### YOUR GOAL
Print every line of the listing below, starting with the line that holds "(561, 508) = (737, 324): black" and going on through the line that holds "(268, 255) = (534, 414): turquoise", both included, and print nothing else.
* * *
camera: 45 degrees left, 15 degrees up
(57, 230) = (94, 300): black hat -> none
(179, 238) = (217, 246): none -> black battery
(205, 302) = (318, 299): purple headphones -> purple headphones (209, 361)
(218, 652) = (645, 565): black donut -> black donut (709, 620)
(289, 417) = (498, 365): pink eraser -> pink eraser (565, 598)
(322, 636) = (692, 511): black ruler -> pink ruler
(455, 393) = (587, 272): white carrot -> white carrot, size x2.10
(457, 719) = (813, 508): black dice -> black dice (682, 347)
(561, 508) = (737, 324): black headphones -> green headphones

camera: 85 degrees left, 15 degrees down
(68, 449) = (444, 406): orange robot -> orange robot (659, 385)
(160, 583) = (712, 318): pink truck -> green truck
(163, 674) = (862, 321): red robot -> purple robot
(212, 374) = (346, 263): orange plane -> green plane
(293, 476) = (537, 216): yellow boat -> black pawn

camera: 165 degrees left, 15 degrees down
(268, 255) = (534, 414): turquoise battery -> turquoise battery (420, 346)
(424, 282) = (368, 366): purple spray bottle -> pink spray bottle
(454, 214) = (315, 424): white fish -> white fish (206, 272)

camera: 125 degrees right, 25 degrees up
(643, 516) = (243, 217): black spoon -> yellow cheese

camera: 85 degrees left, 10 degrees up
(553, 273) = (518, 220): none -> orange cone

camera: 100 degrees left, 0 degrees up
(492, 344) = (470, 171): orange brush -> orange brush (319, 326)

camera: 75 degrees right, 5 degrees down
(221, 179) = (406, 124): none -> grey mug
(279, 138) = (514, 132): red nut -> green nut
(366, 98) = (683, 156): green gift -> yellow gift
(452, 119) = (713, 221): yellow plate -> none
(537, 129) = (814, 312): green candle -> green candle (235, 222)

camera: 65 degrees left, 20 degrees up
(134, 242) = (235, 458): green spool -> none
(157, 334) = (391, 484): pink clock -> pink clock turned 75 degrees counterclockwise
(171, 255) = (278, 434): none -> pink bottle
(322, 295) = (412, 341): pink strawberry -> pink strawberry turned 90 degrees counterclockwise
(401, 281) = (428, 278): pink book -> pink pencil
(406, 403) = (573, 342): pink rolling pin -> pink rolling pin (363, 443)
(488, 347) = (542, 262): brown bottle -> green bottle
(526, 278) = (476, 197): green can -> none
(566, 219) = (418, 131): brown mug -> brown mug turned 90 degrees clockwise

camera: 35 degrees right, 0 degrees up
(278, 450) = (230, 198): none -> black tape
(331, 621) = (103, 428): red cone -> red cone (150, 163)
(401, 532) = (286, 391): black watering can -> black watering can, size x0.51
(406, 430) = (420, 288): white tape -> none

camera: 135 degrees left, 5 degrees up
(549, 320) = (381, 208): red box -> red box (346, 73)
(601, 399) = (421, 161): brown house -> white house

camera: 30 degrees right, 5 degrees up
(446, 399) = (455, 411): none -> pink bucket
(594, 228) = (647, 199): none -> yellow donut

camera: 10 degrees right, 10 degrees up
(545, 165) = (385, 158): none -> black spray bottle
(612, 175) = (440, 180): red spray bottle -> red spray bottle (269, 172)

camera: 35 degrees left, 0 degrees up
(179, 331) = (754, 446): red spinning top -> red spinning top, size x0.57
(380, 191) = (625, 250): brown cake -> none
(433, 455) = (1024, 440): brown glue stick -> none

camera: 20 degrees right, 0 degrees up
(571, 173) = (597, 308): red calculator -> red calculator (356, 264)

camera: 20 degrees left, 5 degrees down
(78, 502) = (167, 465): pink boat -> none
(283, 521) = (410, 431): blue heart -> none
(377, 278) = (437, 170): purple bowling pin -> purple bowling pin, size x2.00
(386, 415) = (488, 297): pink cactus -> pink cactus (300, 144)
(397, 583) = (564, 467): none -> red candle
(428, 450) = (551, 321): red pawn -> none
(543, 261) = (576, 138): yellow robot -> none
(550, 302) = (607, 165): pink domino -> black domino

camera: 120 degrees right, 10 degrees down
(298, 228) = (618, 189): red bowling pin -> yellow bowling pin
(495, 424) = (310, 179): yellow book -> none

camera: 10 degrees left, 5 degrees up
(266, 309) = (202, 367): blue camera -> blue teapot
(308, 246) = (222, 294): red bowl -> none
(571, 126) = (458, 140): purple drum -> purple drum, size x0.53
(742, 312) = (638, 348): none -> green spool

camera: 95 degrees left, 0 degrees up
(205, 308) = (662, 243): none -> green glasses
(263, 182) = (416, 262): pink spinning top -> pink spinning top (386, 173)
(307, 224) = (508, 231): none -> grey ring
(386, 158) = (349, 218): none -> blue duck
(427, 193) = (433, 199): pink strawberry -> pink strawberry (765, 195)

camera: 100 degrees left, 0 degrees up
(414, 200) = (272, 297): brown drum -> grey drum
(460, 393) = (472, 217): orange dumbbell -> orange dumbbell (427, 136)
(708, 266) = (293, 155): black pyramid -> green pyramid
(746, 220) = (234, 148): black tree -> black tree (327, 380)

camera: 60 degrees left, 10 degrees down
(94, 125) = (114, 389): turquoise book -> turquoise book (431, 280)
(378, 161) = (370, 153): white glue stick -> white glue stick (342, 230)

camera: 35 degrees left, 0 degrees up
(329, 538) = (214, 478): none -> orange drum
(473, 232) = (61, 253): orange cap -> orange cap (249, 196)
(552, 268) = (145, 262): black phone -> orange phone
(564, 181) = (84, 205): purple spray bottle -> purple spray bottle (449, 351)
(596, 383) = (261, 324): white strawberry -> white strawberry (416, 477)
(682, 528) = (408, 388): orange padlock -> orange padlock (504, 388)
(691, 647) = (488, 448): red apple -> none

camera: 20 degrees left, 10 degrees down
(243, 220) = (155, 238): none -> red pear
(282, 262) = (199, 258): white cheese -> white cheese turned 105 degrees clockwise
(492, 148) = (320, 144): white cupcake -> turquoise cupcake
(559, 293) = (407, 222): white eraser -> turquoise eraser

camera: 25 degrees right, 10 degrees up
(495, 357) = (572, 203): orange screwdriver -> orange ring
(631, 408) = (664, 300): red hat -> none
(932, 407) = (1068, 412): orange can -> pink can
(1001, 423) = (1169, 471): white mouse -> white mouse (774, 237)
* * *
### EXERCISE OUTPUT
(561, 508) = (737, 324): black headphones -> green headphones

camera: 85 degrees left, 15 degrees down
(68, 449) = (444, 406): orange robot -> orange robot (659, 385)
(160, 583) = (712, 318): pink truck -> green truck
(163, 674) = (862, 321): red robot -> purple robot
(212, 374) = (346, 263): orange plane -> green plane
(293, 476) = (537, 216): yellow boat -> black pawn

camera: 165 degrees left, 15 degrees down
(268, 255) = (534, 414): turquoise battery -> turquoise battery (420, 346)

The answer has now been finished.